WHAT IS BEING ASKED
Each line of the records is to be returned verbatim, with the images omitted.
DATA FOR THE TASK Start Marker
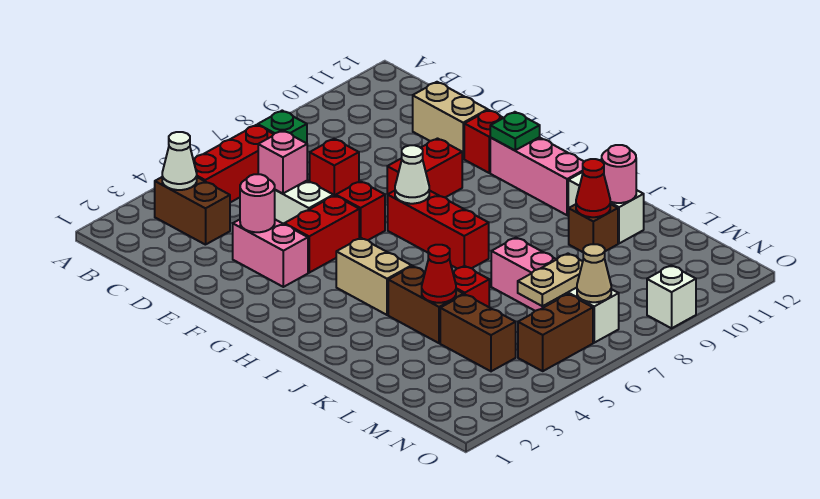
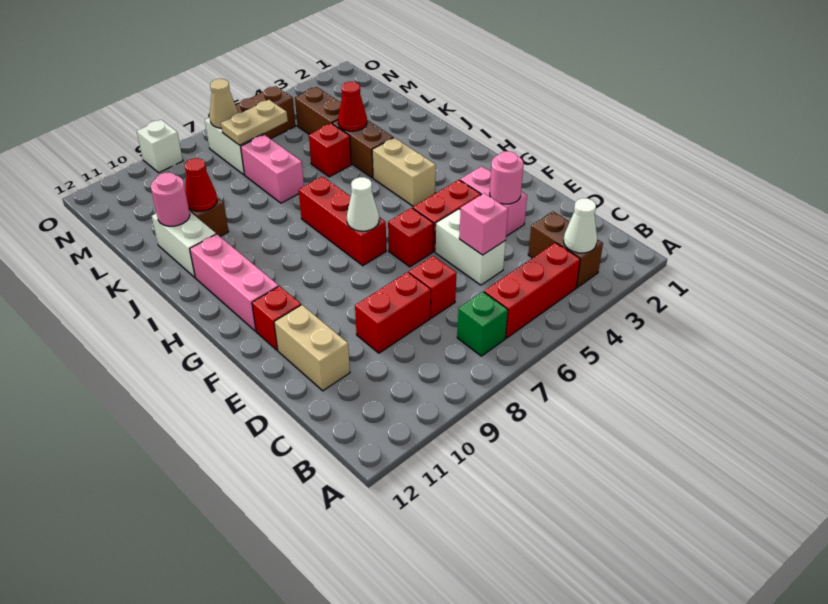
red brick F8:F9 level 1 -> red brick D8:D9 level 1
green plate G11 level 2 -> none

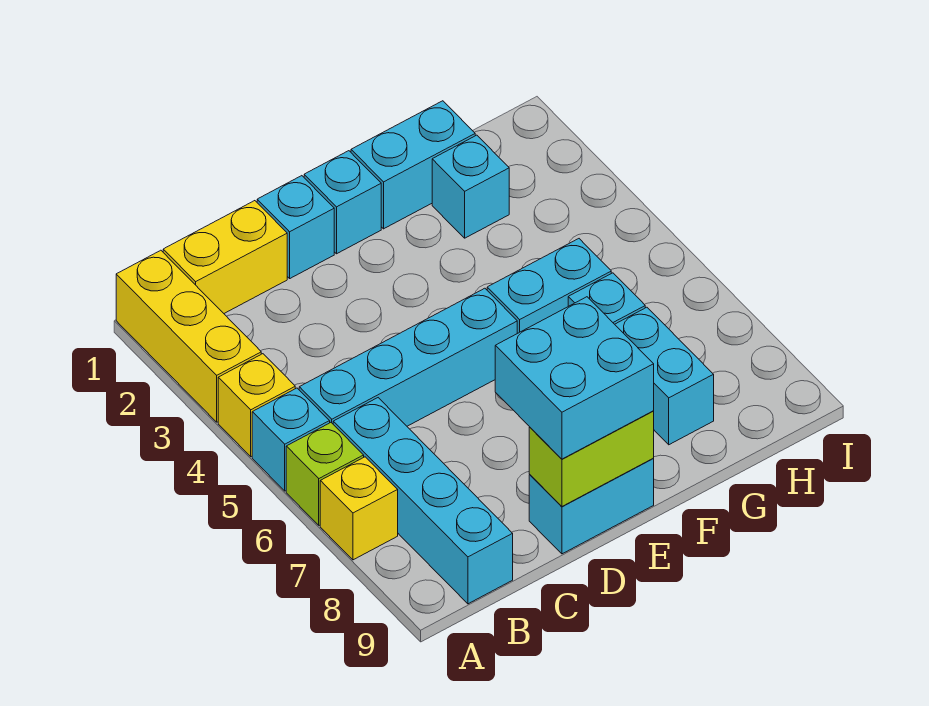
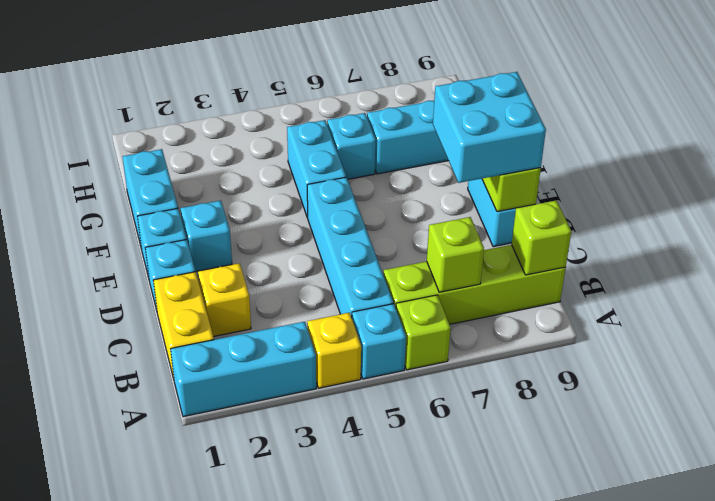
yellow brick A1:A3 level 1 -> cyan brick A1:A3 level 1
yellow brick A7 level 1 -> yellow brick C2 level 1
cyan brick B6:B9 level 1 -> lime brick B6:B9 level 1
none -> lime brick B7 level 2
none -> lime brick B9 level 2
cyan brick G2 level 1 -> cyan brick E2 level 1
DATA FOR THE TASK End Marker
OUTPUT FOR THIS TASK
red brick F8:F9 level 1 -> red brick D8:D9 level 1
green plate G11 level 2 -> none

yellow brick A1:A3 level 1 -> cyan brick A1:A3 level 1
yellow brick A7 level 1 -> yellow brick C2 level 1
cyan brick B6:B9 level 1 -> lime brick B6:B9 level 1
none -> lime brick B7 level 2
none -> lime brick B9 level 2
cyan brick G2 level 1 -> cyan brick E2 level 1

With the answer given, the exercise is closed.